[RECORDS SHOWN Boundary: Start]

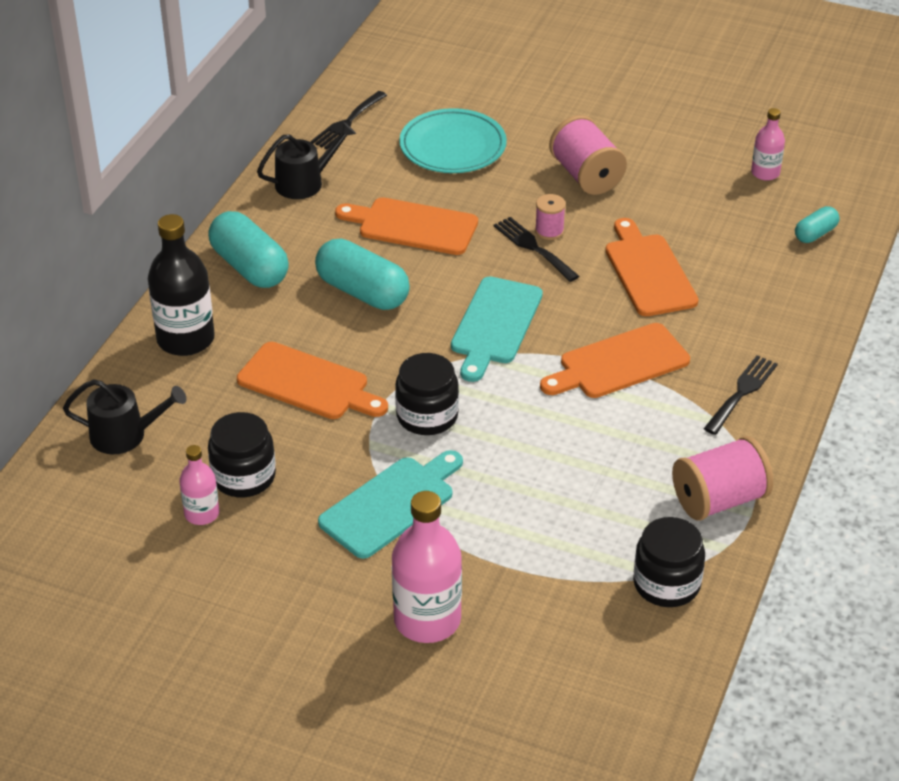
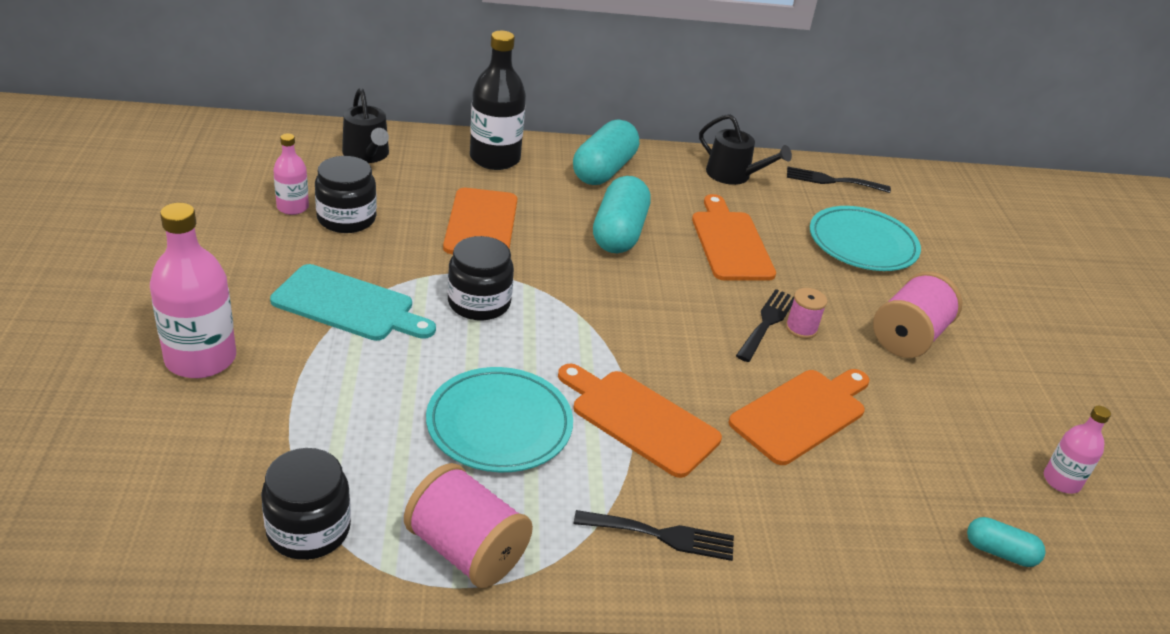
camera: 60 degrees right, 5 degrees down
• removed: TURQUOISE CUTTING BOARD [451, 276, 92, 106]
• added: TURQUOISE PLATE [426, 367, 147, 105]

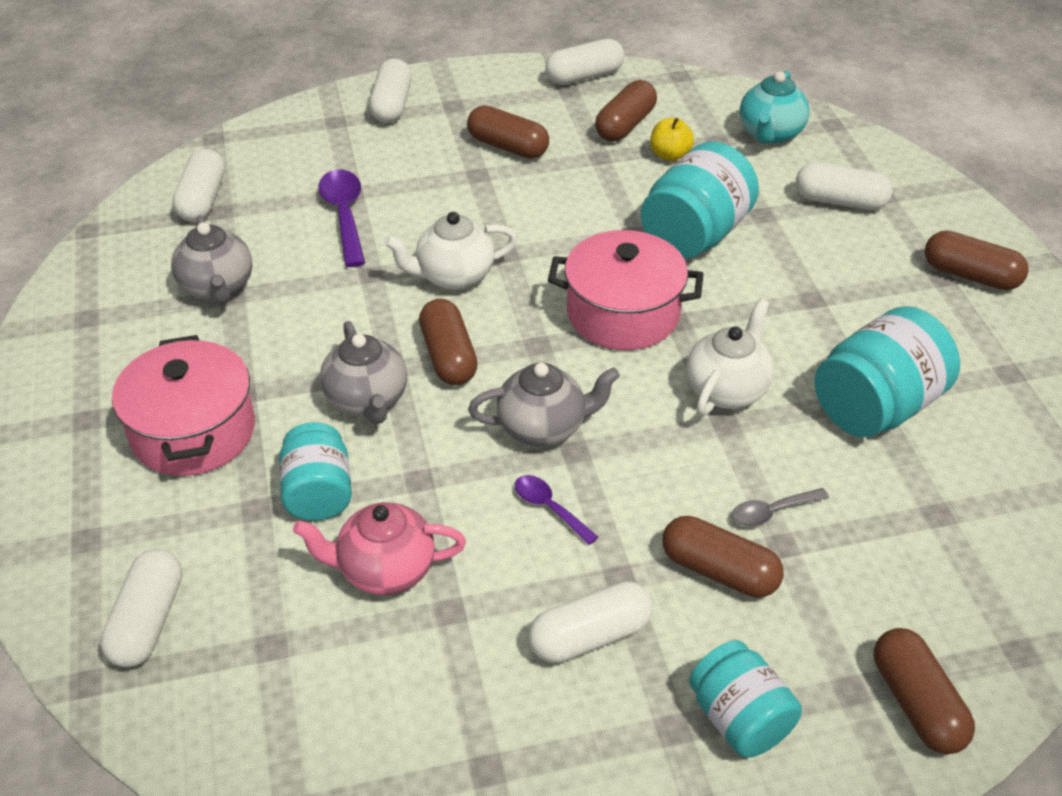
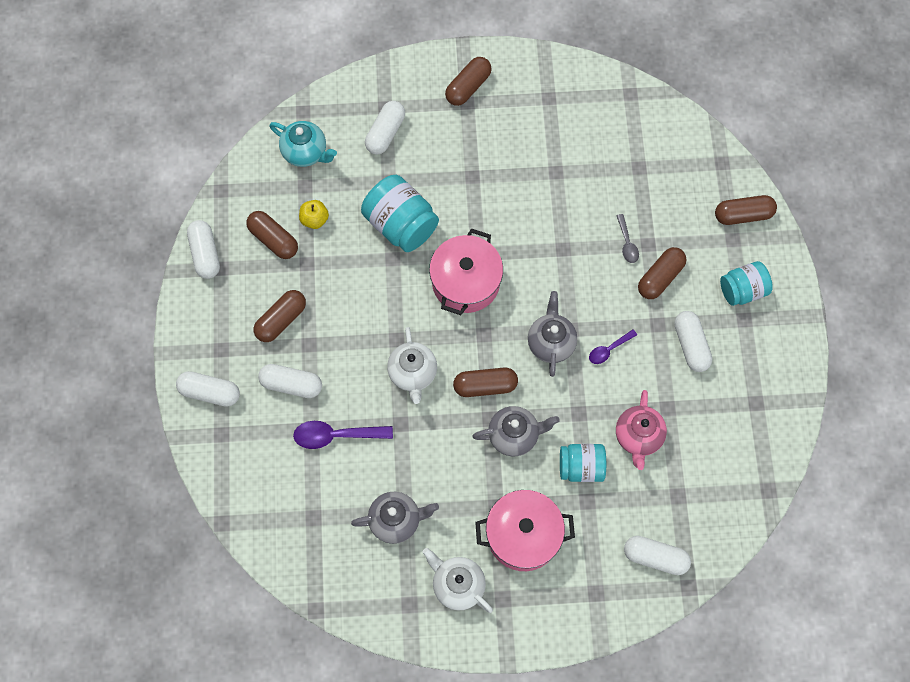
camera: 80 degrees left, 25 degrees up
• moved: WHITE CAPSULE [172, 149, 53, 73] to [258, 364, 64, 34]
• moved: WHITE TEAPOT [686, 299, 88, 117] to [423, 548, 70, 65]
• removed: TURQUOISE JAR [814, 306, 146, 131]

[RECORDS SHOWN Boundary: End]

* **TASK GOAL**
Set down the entries above exactly; no pictures belong in the copy.

* **EXERCISE OUTPUT**
camera: 60 degrees right, 5 degrees down
• removed: TURQUOISE CUTTING BOARD [451, 276, 92, 106]
• added: TURQUOISE PLATE [426, 367, 147, 105]

camera: 80 degrees left, 25 degrees up
• moved: WHITE CAPSULE [172, 149, 53, 73] to [258, 364, 64, 34]
• moved: WHITE TEAPOT [686, 299, 88, 117] to [423, 548, 70, 65]
• removed: TURQUOISE JAR [814, 306, 146, 131]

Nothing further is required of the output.